[Wiersze danych z pytaniami przestrzennymi]
★ ★ ★ ★
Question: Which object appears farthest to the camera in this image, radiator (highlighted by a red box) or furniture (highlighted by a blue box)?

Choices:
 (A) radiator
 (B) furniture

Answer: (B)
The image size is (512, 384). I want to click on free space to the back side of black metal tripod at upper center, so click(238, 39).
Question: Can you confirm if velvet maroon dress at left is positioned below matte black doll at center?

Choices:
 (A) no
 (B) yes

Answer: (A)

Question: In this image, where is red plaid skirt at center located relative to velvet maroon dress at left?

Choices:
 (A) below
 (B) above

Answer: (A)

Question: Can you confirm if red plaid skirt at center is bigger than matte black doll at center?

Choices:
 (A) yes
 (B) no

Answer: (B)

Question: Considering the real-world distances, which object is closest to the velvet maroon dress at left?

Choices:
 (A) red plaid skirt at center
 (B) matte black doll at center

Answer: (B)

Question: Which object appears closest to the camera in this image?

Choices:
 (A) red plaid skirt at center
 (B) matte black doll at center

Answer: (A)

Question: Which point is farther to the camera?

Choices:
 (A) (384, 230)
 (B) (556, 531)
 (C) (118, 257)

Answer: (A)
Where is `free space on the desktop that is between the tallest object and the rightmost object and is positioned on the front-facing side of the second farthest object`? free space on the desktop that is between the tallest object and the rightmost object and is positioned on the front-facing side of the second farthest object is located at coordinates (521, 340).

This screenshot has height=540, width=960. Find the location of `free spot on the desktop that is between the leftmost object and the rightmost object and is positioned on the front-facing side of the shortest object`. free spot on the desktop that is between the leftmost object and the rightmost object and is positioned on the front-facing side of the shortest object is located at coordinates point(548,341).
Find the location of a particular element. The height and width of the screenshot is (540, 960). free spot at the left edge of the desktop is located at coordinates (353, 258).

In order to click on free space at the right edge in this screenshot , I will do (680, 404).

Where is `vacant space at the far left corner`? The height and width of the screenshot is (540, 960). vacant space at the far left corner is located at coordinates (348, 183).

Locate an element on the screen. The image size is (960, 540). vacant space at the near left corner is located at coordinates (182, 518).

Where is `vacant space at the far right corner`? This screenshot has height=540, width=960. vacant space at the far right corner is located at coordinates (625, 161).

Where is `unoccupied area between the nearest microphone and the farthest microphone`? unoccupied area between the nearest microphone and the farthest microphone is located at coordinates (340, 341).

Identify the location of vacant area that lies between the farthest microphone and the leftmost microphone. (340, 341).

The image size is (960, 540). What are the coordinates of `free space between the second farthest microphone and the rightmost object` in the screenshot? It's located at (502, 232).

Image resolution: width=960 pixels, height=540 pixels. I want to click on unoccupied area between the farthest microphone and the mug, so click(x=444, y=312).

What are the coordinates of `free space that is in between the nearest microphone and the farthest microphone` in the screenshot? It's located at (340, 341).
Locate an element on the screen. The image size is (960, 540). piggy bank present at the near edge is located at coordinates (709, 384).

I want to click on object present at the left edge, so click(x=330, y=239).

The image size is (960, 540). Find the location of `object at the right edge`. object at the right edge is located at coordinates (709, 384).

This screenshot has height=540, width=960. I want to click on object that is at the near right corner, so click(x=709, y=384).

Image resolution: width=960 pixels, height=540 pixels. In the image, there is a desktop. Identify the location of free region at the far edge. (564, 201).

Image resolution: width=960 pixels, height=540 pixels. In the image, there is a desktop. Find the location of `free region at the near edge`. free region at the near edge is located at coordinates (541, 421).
★ ★ ★ ★
#### Instrukcja wykonania:
Zlicz wiersze powyższych rekordów, w których występuje słowo „object”, i podaj tylko ich liczbę.

#### Odpowiedź:
9